- _Data excerpt_:
--------------------

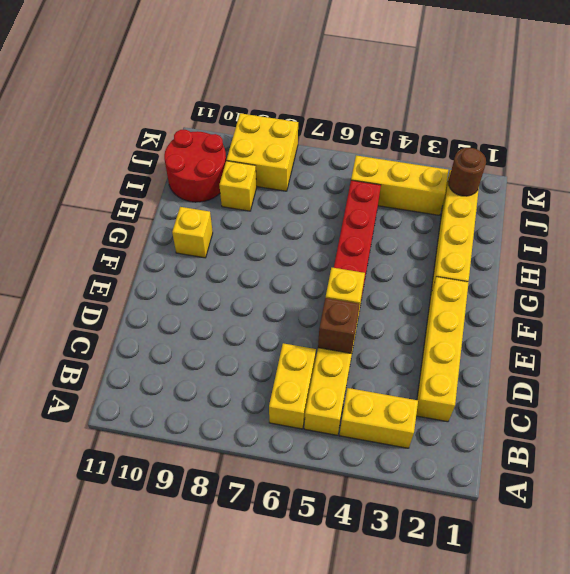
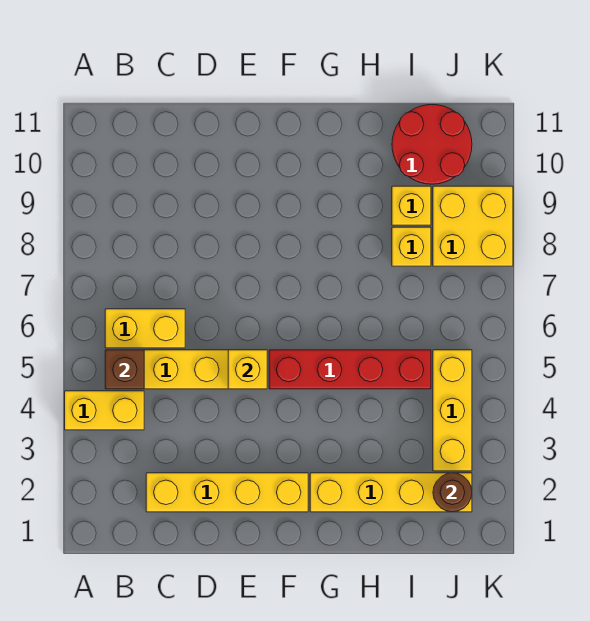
yellow brick B3:B4 level 1 -> yellow brick A4:B4 level 1
brown brick D5 level 2 -> brown brick B5 level 2
yellow brick G10 level 1 -> yellow brick I8 level 1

--------------------

- _Task instructions_: Each line of the listing above must be given again exactly; the pictures are to be left out.

- _Task output_:
yellow brick B3:B4 level 1 -> yellow brick A4:B4 level 1
brown brick D5 level 2 -> brown brick B5 level 2
yellow brick G10 level 1 -> yellow brick I8 level 1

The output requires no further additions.